_EXERCISE DIRECTIONS:_
Repeat the data word for word. Do not include the pictures.
[Opening DATASET EXCERPT section]
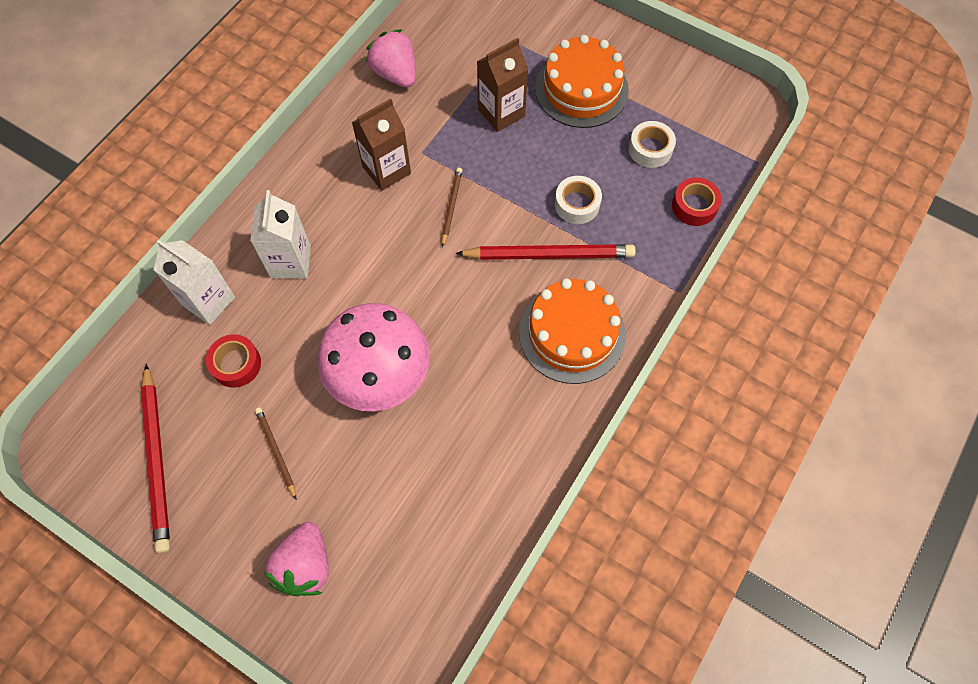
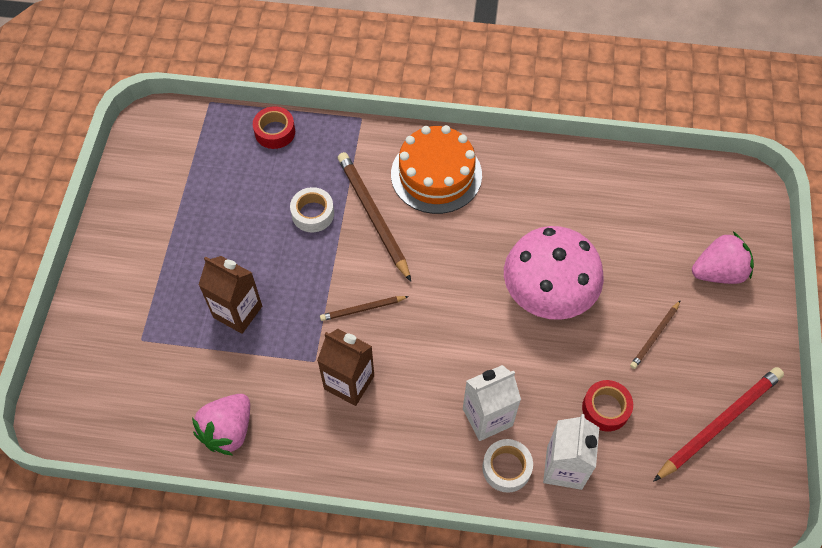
camera: 115 degrees left, 5 degrees down
(548, 255) = (373, 216): red pencil -> brown pencil
(581, 89) = (181, 255): orange cake -> none
(650, 149) = (229, 180): white tape -> white tape (506, 468)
[Closing DATASET EXCERPT section]
_OUTPUT OF THE TASK:_
camera: 115 degrees left, 5 degrees down
(548, 255) = (373, 216): red pencil -> brown pencil
(581, 89) = (181, 255): orange cake -> none
(650, 149) = (229, 180): white tape -> white tape (506, 468)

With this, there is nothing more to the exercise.